> _Instruction_
Nothing but the lines from the one containing "plant: (105, 74)" through the one containing "printer: (181, 353) -> (232, 636), added", both included, should be given again, each exactly as written below.

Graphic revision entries

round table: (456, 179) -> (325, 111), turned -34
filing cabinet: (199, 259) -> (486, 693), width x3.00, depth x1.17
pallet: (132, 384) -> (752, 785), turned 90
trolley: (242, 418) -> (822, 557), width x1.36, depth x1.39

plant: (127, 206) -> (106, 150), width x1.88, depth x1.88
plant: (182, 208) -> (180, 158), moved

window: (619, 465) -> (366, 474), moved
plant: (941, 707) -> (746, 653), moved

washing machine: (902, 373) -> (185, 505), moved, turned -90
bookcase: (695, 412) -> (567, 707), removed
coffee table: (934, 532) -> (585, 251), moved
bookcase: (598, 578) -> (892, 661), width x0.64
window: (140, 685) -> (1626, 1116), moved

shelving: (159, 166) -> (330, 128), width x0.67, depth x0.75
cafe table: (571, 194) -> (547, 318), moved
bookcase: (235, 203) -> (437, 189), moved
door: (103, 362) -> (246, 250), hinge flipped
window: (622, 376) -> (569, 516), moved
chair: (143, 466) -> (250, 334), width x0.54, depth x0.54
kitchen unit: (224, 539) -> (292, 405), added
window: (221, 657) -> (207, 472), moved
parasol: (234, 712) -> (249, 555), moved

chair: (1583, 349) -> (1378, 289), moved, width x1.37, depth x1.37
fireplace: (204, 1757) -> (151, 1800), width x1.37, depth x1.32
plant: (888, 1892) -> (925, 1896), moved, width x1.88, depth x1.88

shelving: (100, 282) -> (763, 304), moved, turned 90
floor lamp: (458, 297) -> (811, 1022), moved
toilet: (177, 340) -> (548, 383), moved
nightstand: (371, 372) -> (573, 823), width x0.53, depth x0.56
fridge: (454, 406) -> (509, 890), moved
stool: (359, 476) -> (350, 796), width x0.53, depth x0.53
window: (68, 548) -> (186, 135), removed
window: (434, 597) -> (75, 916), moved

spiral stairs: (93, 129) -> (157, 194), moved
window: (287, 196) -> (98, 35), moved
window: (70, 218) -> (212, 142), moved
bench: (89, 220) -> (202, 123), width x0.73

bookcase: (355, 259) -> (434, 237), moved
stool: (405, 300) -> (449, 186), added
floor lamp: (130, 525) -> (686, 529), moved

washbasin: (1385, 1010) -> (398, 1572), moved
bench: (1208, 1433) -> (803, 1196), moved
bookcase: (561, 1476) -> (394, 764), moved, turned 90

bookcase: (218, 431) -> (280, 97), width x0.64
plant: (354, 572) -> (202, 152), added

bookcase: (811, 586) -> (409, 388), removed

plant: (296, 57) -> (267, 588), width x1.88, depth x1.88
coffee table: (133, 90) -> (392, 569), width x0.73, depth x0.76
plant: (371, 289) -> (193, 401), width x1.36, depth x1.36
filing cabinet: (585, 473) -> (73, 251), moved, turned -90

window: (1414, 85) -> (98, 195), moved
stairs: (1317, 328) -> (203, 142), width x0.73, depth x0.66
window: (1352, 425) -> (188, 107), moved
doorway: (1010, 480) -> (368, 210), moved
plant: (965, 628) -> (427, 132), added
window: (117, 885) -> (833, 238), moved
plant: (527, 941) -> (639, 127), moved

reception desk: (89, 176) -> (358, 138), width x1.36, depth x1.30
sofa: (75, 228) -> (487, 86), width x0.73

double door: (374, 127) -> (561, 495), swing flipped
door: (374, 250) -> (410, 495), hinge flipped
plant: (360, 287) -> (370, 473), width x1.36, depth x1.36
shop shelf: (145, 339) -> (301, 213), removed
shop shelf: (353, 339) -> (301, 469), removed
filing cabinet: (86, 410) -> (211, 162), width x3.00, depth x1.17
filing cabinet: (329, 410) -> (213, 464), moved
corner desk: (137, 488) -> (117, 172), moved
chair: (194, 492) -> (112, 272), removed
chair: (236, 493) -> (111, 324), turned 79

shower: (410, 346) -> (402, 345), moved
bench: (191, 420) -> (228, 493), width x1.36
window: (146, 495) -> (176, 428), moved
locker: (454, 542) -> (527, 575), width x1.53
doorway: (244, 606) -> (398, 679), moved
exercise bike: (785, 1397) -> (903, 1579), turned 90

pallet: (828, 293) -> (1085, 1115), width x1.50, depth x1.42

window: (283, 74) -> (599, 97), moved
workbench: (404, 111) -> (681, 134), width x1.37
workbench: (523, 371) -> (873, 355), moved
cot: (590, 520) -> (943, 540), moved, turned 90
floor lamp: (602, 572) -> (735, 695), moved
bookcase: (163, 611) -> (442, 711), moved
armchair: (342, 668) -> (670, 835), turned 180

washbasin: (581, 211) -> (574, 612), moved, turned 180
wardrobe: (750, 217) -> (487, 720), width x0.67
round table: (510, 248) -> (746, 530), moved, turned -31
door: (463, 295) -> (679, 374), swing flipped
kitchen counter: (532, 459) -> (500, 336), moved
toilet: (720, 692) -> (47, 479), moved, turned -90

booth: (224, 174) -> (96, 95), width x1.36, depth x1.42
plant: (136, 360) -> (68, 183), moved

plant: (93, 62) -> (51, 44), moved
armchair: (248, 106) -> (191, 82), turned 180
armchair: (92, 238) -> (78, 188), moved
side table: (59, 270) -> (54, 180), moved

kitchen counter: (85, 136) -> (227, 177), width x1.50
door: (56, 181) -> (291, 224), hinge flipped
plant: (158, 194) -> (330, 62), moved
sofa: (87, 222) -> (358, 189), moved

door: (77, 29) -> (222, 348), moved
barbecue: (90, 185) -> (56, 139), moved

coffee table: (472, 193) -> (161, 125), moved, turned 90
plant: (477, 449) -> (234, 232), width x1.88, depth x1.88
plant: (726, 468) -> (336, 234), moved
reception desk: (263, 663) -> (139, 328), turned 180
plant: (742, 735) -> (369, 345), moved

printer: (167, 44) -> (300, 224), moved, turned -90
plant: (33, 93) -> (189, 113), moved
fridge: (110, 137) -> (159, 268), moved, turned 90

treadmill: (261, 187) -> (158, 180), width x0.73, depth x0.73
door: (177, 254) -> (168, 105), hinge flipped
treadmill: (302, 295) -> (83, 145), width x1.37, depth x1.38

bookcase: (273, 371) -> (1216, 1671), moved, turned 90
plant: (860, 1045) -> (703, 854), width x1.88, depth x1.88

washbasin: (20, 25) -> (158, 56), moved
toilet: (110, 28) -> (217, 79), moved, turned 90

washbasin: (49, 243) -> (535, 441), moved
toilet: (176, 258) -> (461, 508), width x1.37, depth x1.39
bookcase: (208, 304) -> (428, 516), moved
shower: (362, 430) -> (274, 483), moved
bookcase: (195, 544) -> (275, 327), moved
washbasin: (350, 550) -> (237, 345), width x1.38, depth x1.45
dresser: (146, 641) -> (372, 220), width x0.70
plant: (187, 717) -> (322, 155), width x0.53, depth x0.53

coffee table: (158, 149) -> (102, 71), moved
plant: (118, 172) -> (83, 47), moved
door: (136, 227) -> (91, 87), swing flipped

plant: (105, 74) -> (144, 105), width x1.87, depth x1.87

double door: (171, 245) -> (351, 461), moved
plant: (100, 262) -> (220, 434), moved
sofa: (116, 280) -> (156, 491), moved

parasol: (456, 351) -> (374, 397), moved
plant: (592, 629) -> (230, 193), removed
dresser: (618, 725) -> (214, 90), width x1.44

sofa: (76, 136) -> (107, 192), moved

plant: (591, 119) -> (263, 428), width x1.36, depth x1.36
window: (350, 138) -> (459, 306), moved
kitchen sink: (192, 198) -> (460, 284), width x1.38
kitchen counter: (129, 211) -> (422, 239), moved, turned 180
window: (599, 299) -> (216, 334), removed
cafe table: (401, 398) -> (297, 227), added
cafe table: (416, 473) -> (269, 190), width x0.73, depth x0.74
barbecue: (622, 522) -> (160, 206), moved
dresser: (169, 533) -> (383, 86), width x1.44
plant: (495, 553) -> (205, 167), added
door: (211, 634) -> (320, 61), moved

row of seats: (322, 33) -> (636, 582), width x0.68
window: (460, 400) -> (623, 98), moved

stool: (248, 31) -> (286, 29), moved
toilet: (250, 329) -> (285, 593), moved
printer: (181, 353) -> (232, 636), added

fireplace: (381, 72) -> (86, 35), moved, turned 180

> _Task output_
plant: (105, 74) -> (144, 105), width x1.87, depth x1.87

double door: (171, 245) -> (351, 461), moved
plant: (100, 262) -> (220, 434), moved
sofa: (116, 280) -> (156, 491), moved

parasol: (456, 351) -> (374, 397), moved
plant: (592, 629) -> (230, 193), removed
dresser: (618, 725) -> (214, 90), width x1.44

sofa: (76, 136) -> (107, 192), moved

plant: (591, 119) -> (263, 428), width x1.36, depth x1.36
window: (350, 138) -> (459, 306), moved
kitchen sink: (192, 198) -> (460, 284), width x1.38
kitchen counter: (129, 211) -> (422, 239), moved, turned 180
window: (599, 299) -> (216, 334), removed
cafe table: (401, 398) -> (297, 227), added
cafe table: (416, 473) -> (269, 190), width x0.73, depth x0.74
barbecue: (622, 522) -> (160, 206), moved
dresser: (169, 533) -> (383, 86), width x1.44
plant: (495, 553) -> (205, 167), added
door: (211, 634) -> (320, 61), moved

row of seats: (322, 33) -> (636, 582), width x0.68
window: (460, 400) -> (623, 98), moved

stool: (248, 31) -> (286, 29), moved
toilet: (250, 329) -> (285, 593), moved
printer: (181, 353) -> (232, 636), added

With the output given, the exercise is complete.